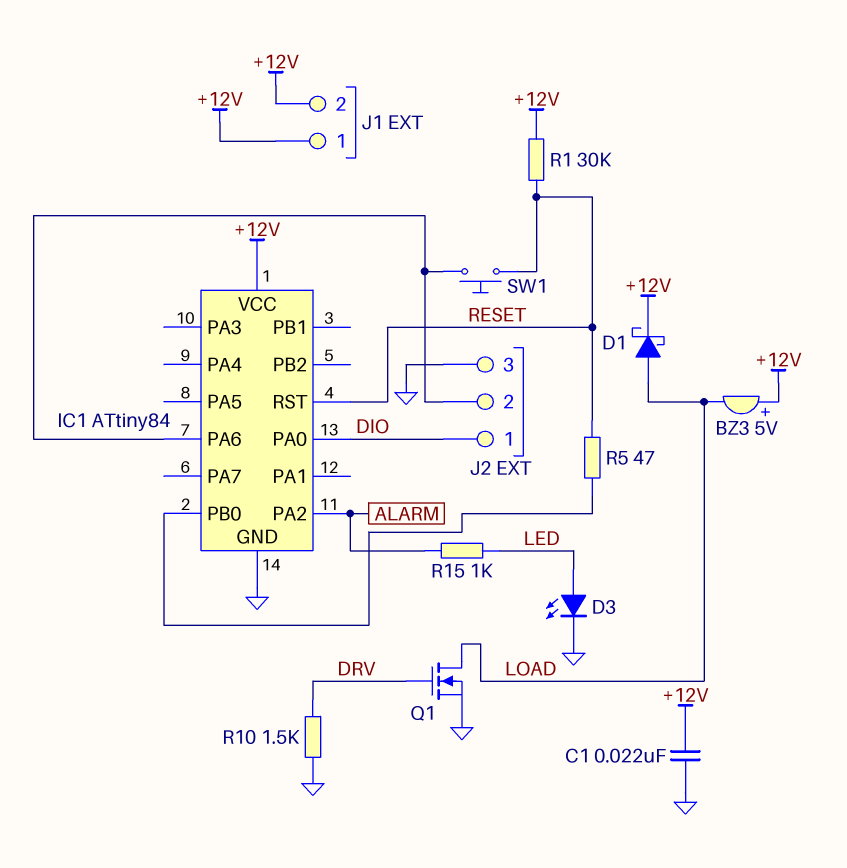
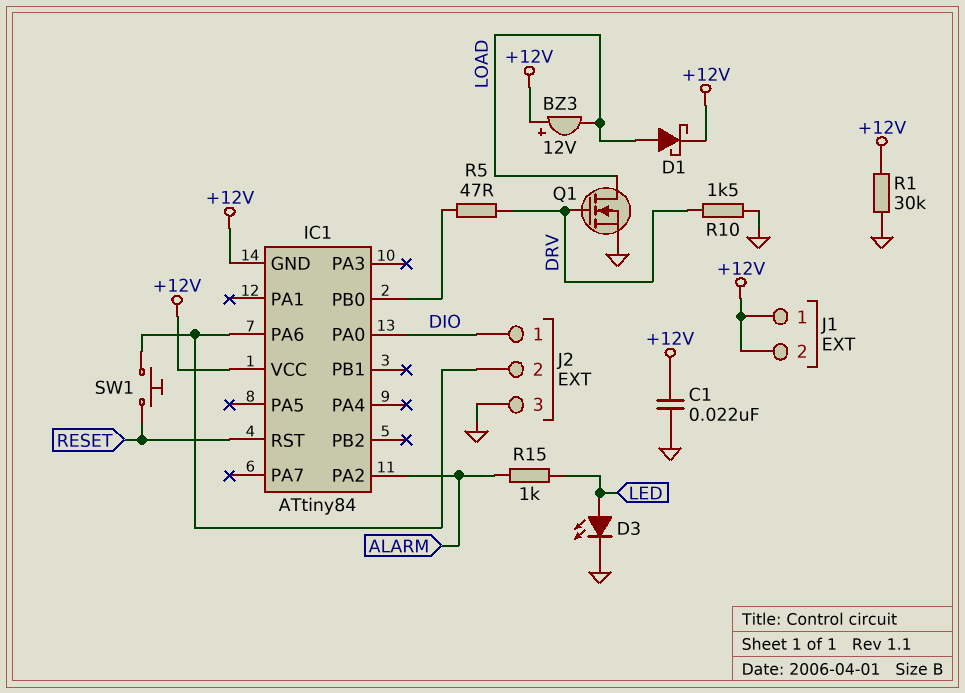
BZ3: buzzer 5V (plus +12V, minus LOAD) -> buzzer 12V (plus +12V, minus LOAD)
IC1 pin GND: GND -> +12V
R1: 30k (+12V, RESET) -> 30k (+12V, GND)
R5: 47 (IC1/PB0, RESET) -> 47 (DRV, IC1/PB0)

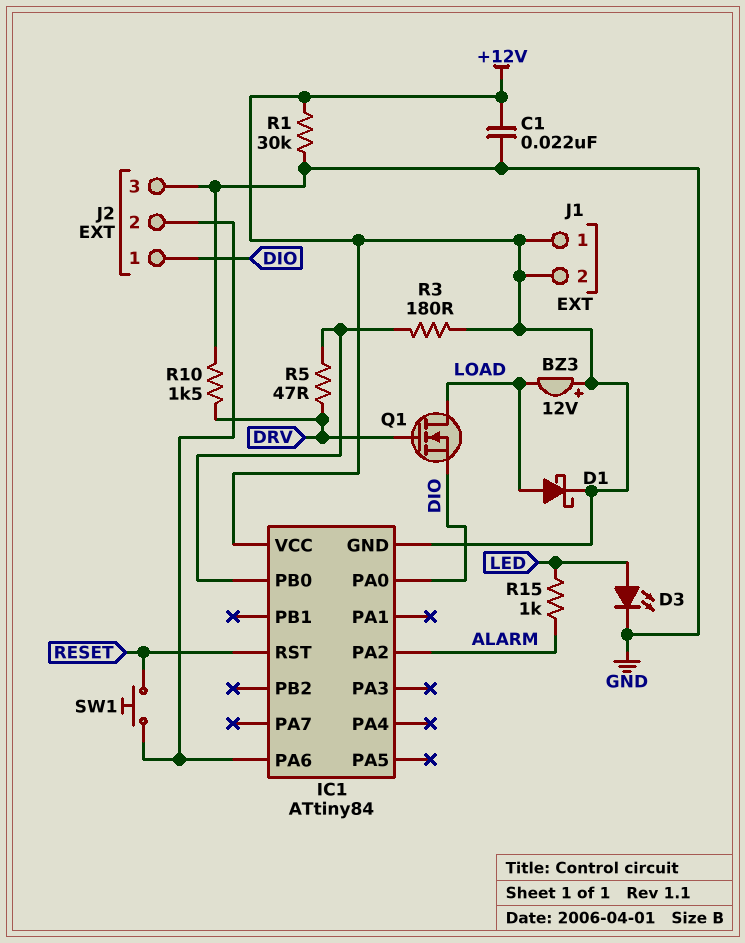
Q1: NMOS (G DRV, D LOAD, S GND) -> NMOS (G DRV, D LOAD, S DIO)
R3: none -> 180 (+12V, IC1/PB0)

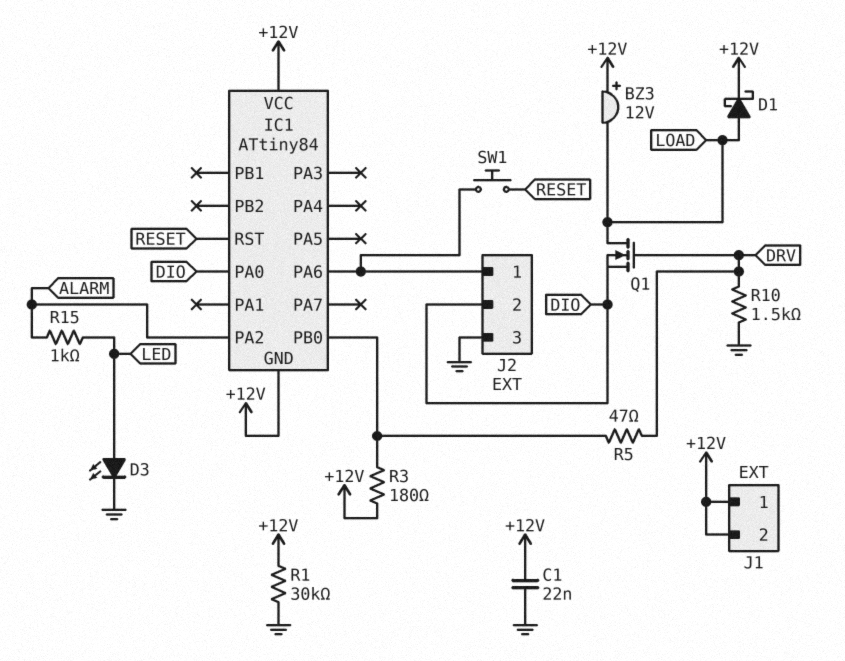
J2 pin 1: DIO -> IC1/PA6
J2 pin 2: IC1/PA6 -> DIO

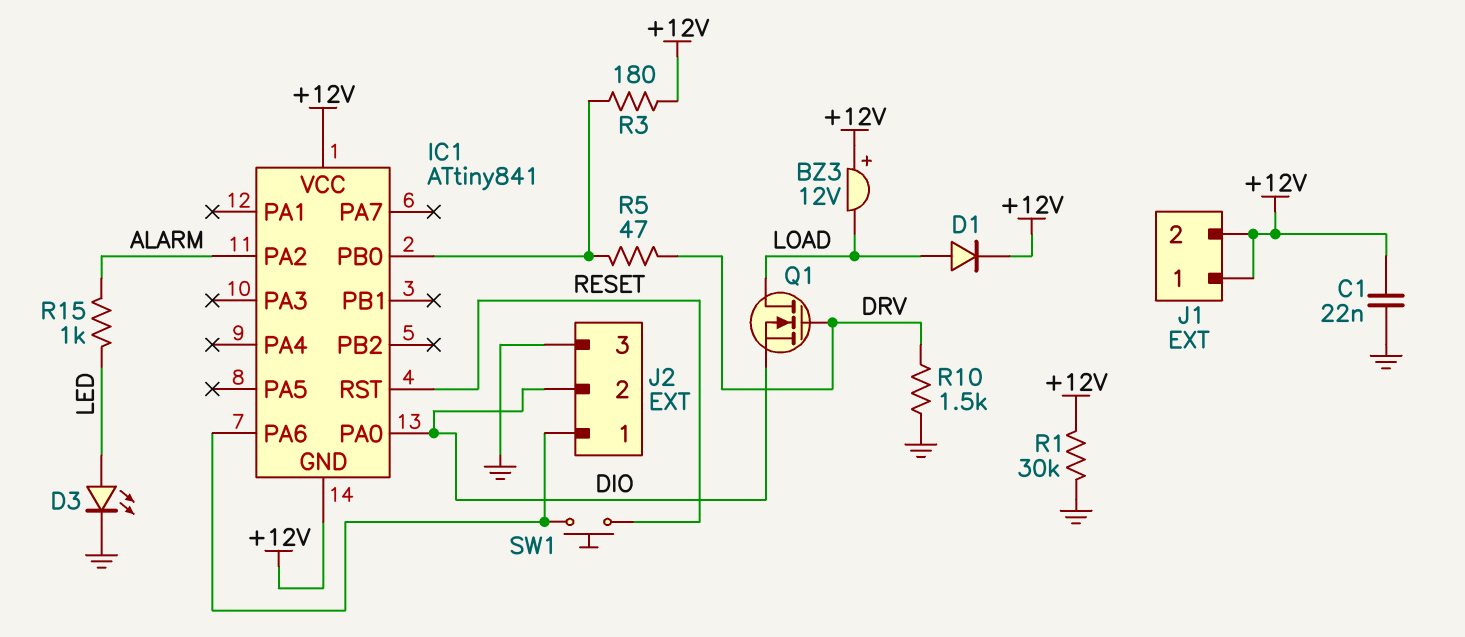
D1: schottky (A LOAD, K +12V) -> diode (A LOAD, K +12V)
IC1: ATtiny84 -> ATtiny841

(ACTION ITEM) Copy down each line in the entries that has the word "LOAD".

(PROBLEM SOLUTION)
BZ3: buzzer 5V (plus +12V, minus LOAD) -> buzzer 12V (plus +12V, minus LOAD)
Q1: NMOS (G DRV, D LOAD, S GND) -> NMOS (G DRV, D LOAD, S DIO)
D1: schottky (A LOAD, K +12V) -> diode (A LOAD, K +12V)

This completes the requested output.